DIRECTIONS FOR THIS TASK: Output the data word for word, dropping every image.

DATA PROVIDED:
=-=-=-=-=

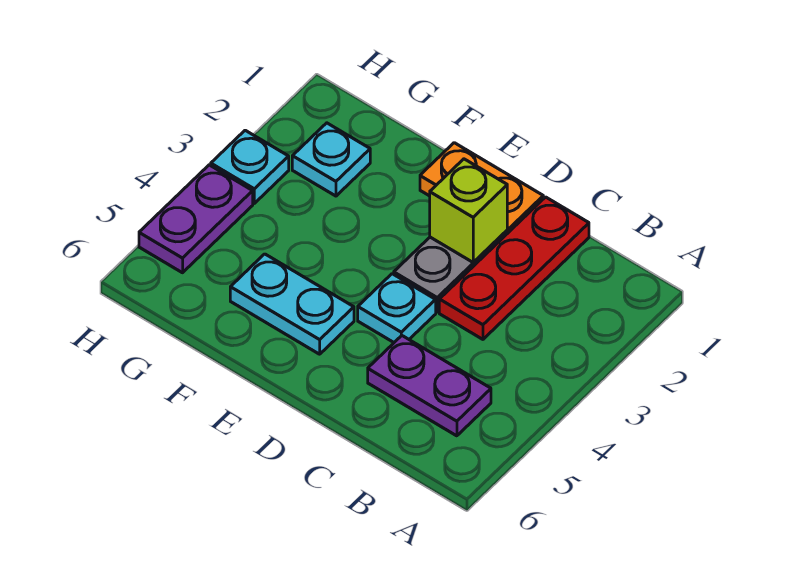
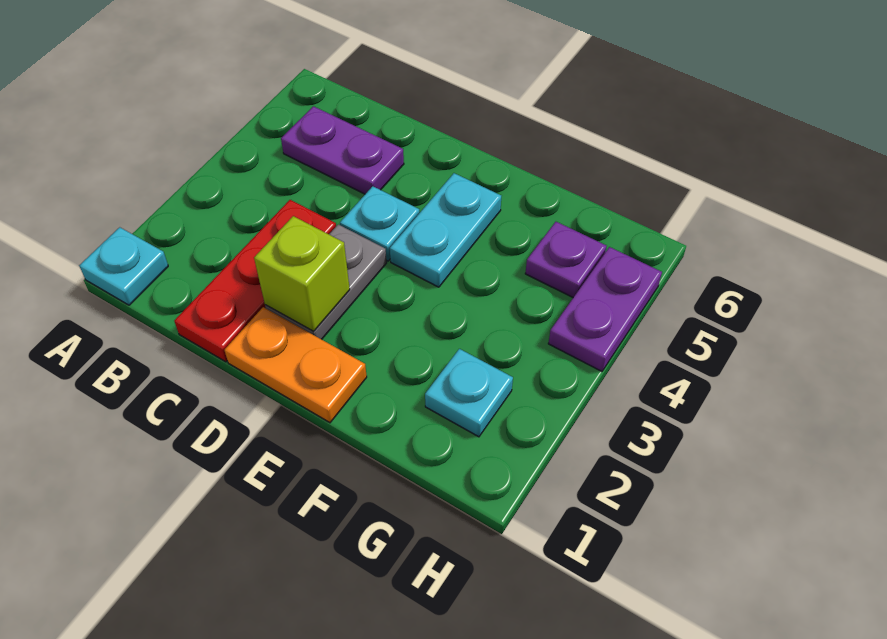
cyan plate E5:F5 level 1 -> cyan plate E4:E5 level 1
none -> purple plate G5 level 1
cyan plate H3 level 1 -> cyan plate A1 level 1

=-=-=-=-=

EXERCISE RESPONSE:
cyan plate E5:F5 level 1 -> cyan plate E4:E5 level 1
none -> purple plate G5 level 1
cyan plate H3 level 1 -> cyan plate A1 level 1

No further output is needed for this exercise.